--- WORK TASK ---
Only one stretch of the records below should be repeated. It starts with the line containing "C2: none -> 220nF (+3V3, GND)" and goes on through the line containing "R6: 3.3k (+3V3, GND) -> 3.3k (GND, MIC)", exactly as written.

--- EXERCISE INPUTS ---

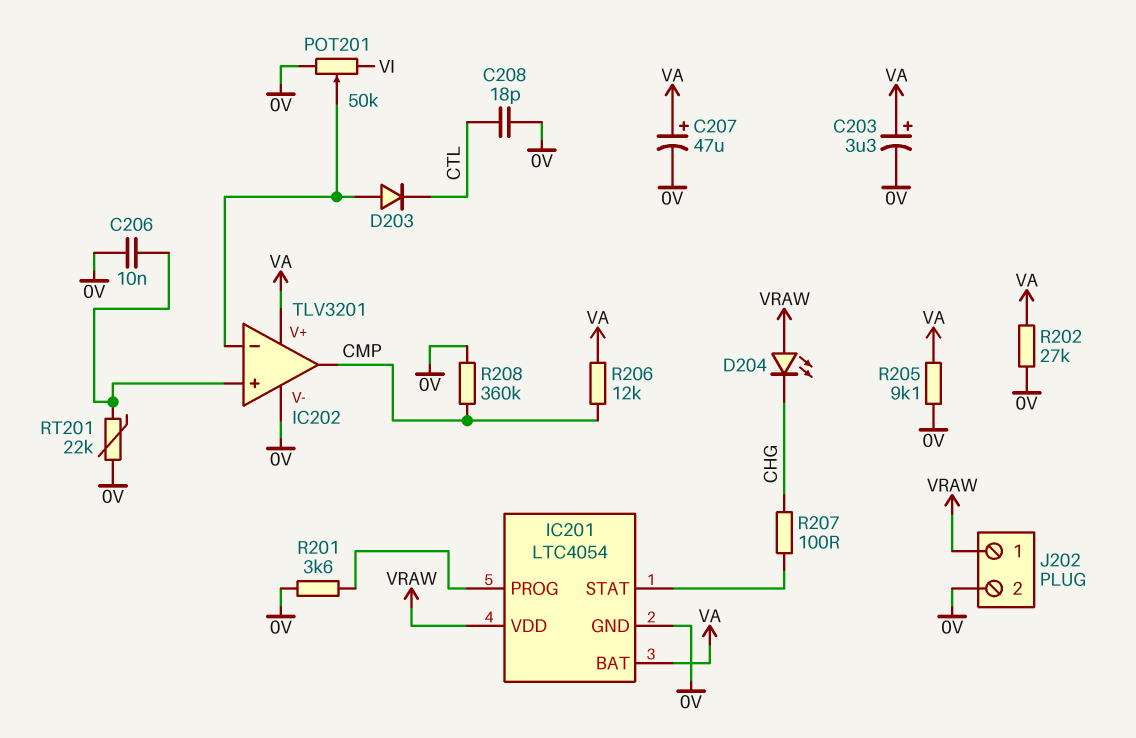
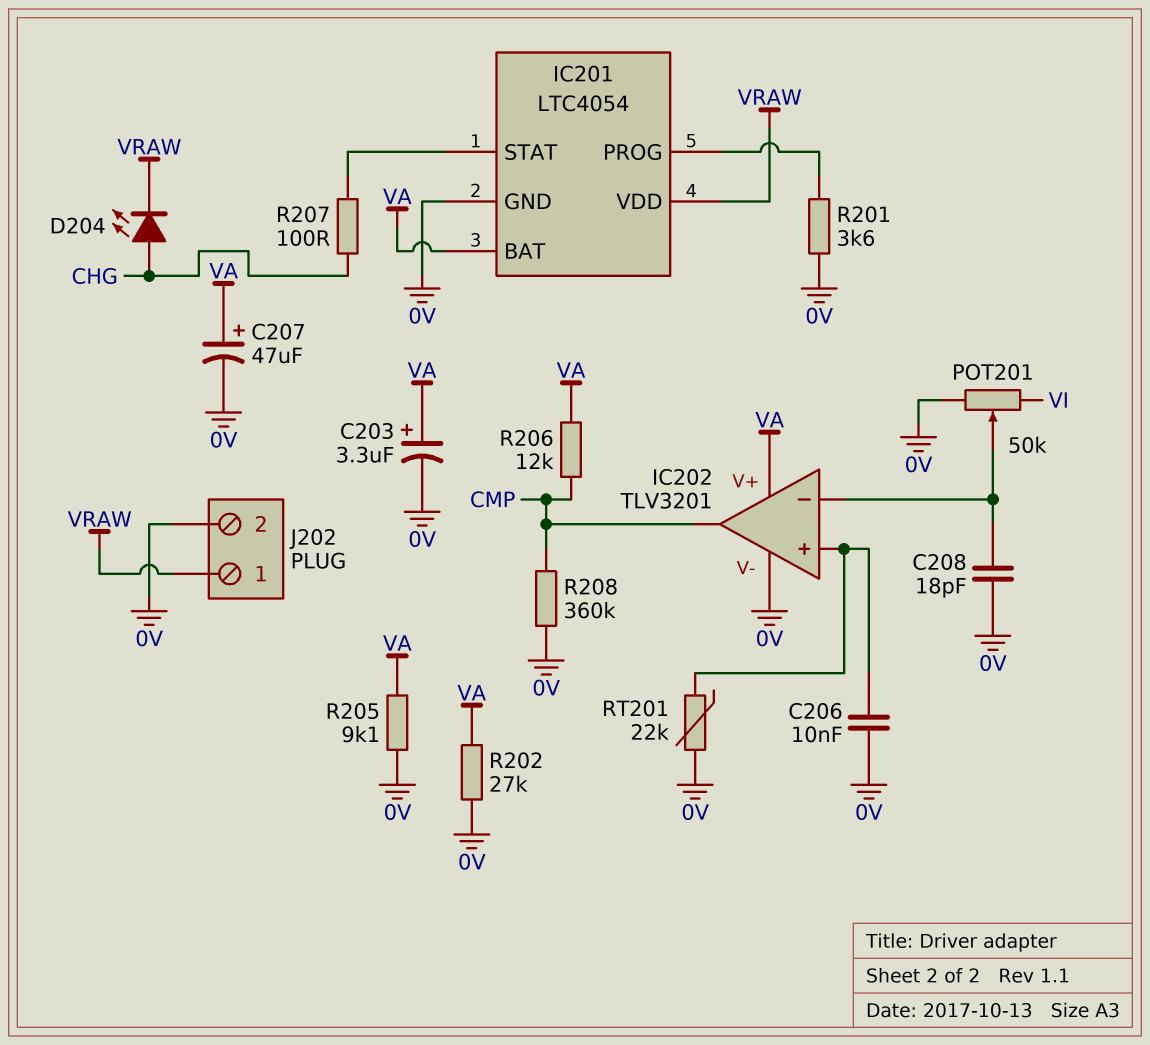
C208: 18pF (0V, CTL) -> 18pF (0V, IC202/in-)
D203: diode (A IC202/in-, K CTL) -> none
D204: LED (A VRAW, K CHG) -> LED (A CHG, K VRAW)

==

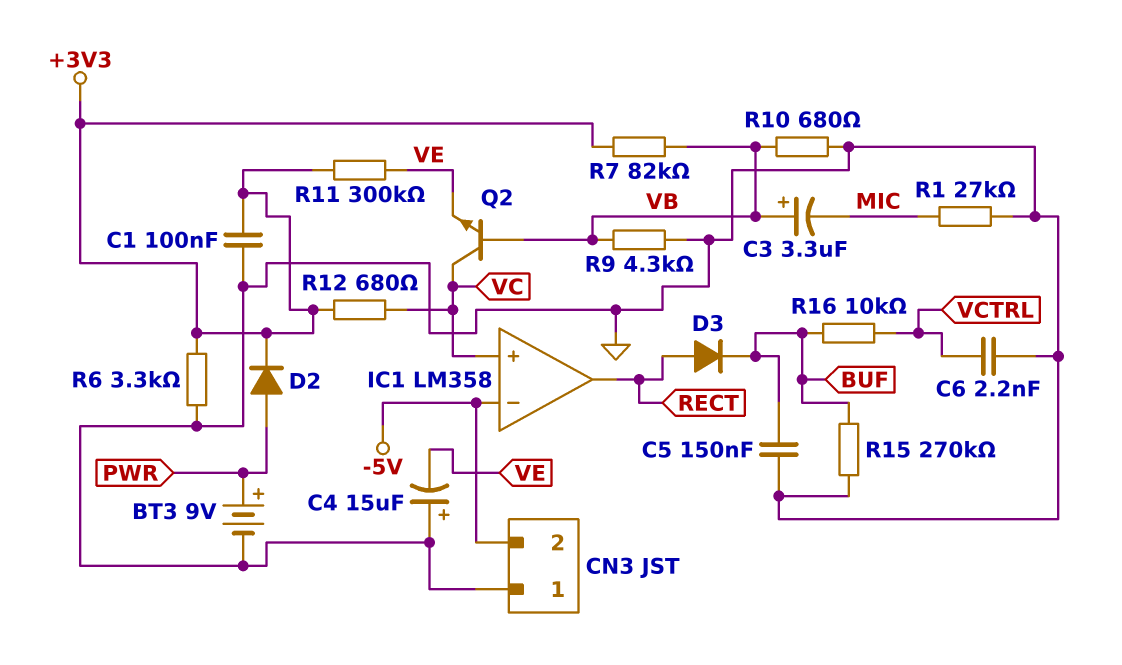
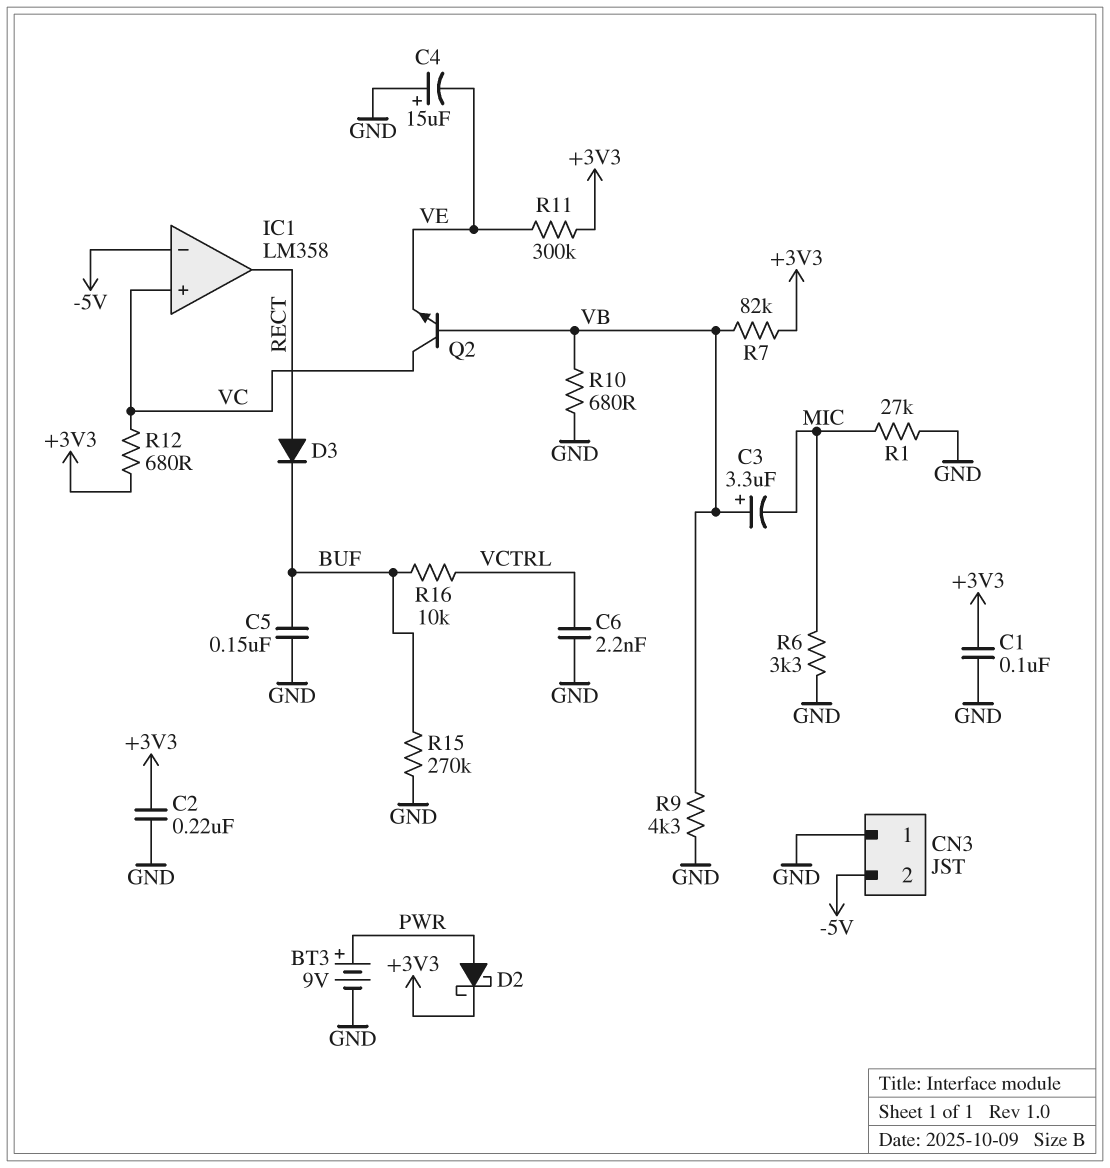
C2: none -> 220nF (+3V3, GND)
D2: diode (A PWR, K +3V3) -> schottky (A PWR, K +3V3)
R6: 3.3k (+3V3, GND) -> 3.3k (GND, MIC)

--

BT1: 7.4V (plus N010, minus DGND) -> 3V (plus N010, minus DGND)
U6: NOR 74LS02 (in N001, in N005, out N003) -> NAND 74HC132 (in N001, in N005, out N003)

--- RESULT OF THIS EXERCISE ---
C2: none -> 220nF (+3V3, GND)
D2: diode (A PWR, K +3V3) -> schottky (A PWR, K +3V3)
R6: 3.3k (+3V3, GND) -> 3.3k (GND, MIC)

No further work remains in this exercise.